DATASET CONTENT:
============================================================

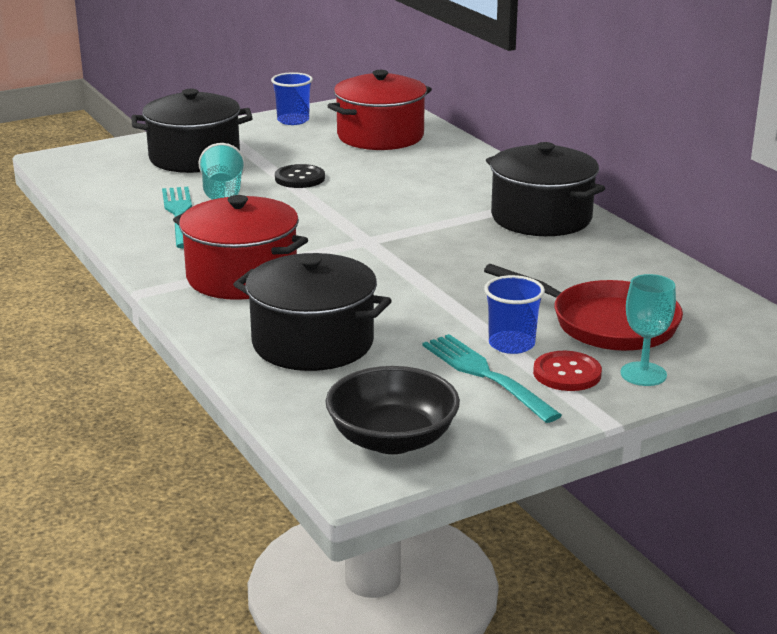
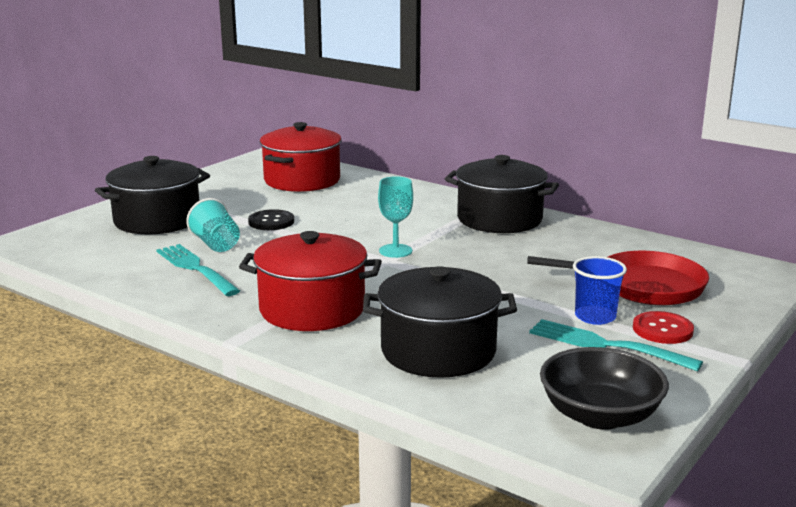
camera: 25 degrees left, 5 degrees down
(293, 120) = (213, 179): blue cup -> none
(643, 374) = (715, 318): turquoise goblet -> turquoise goblet (395, 251)

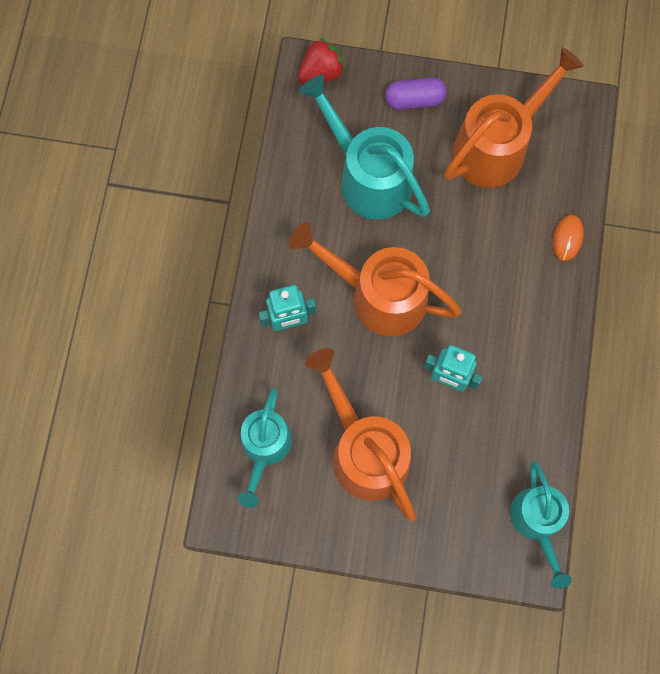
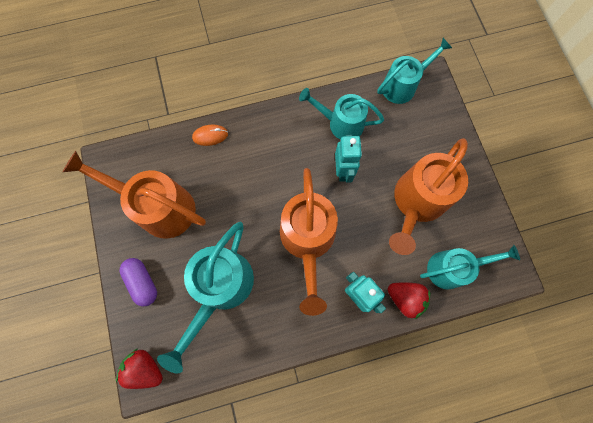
camera: 115 degrees left, 0 degrees up
(258, 374) = (405, 298): none -> red strawberry
(515, 408) = (340, 123): none -> turquoise watering can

============================================================

WHAT YOU ARE ASKED TO DO:
Your answer should be the lines of the material above that include "camera".

ANSWER AREA:
camera: 25 degrees left, 5 degrees down
camera: 115 degrees left, 0 degrees up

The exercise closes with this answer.